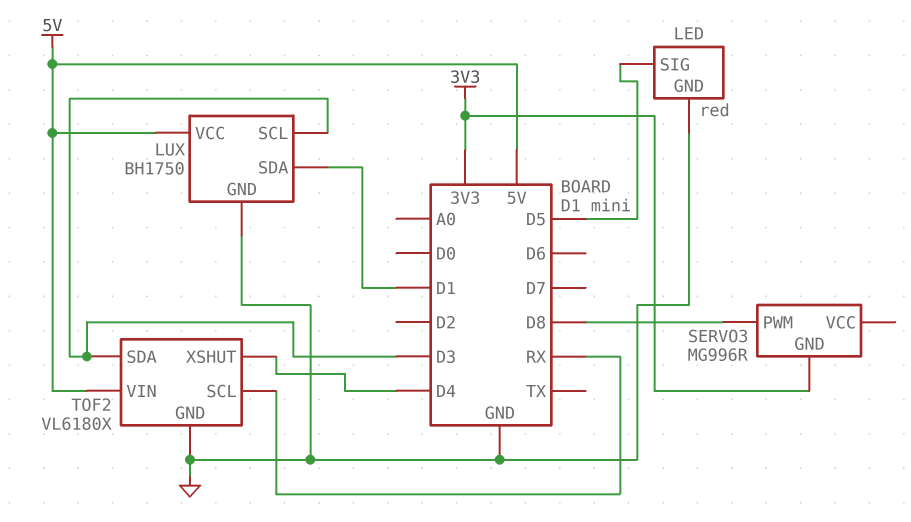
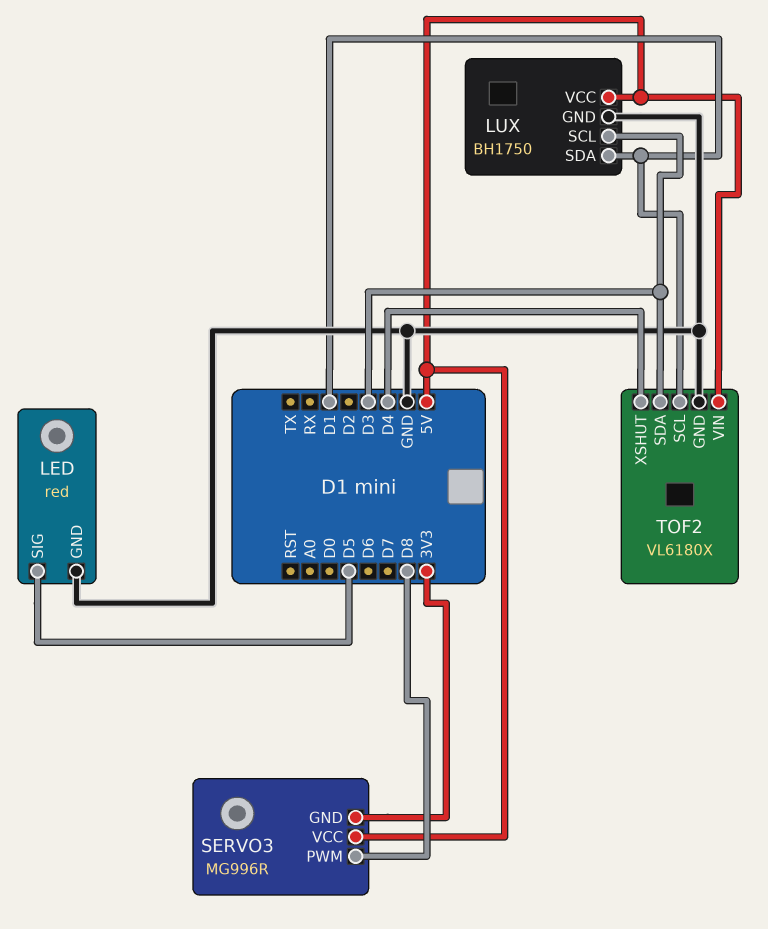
SERVO3 pin VCC: none -> 5V
TOF2 pin SCL: RX -> D1

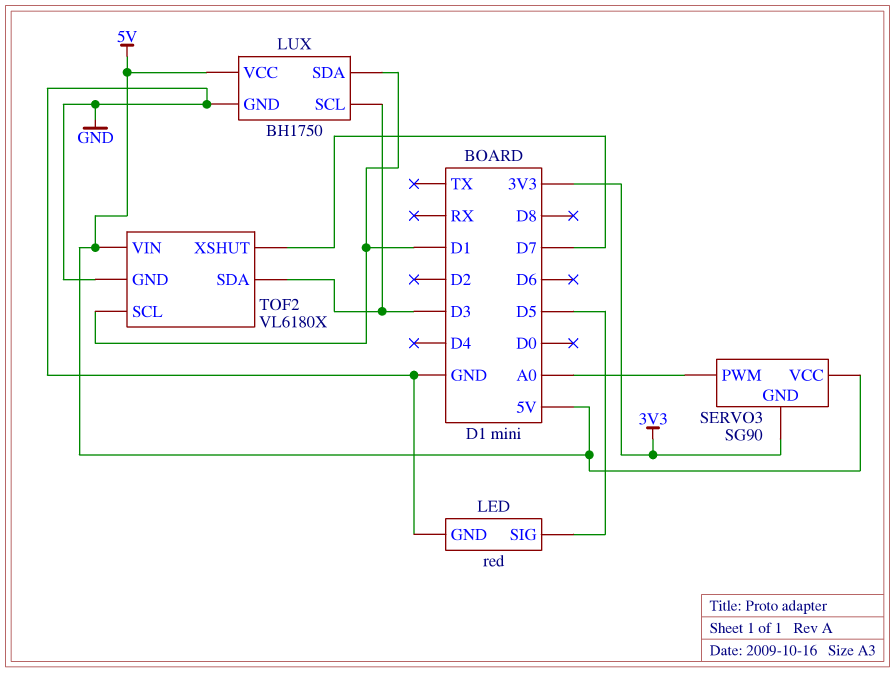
SERVO3: MG996R -> SG90
SERVO3 pin PWM: D8 -> A0
TOF2 pin XSHUT: D4 -> D7

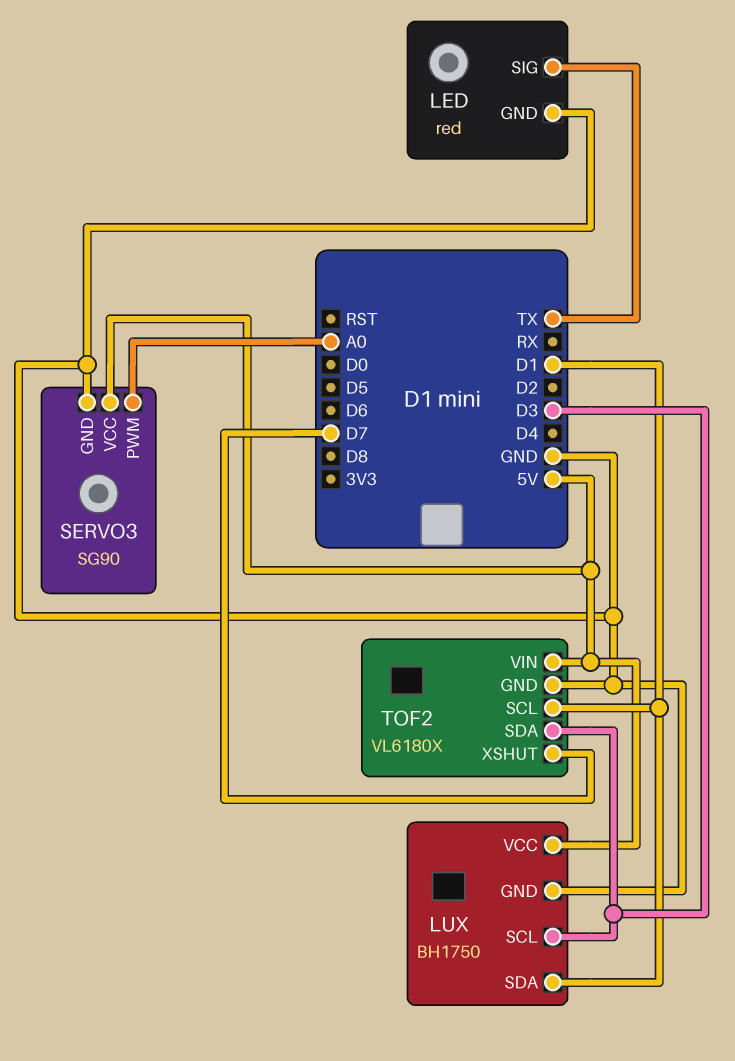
LED pin SIG: D5 -> TX
SERVO3 pin GND: 3V3 -> GND

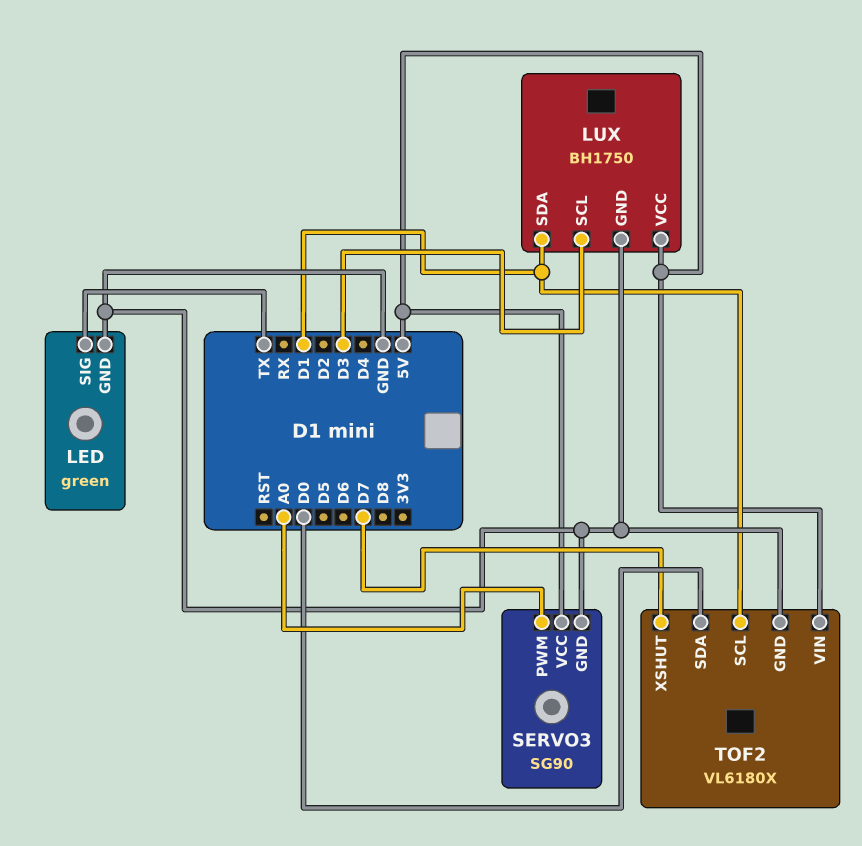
LED: red -> green
TOF2 pin SDA: D3 -> D0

== == ==

**Exercise brief:**
Would you restate word for word each line from the one that holds "LED pin SIG: D5 -> TX" to the end of the material, both ends included, without the pictures?

**Result for this task:**
LED pin SIG: D5 -> TX
SERVO3 pin GND: 3V3 -> GND

LED: red -> green
TOF2 pin SDA: D3 -> D0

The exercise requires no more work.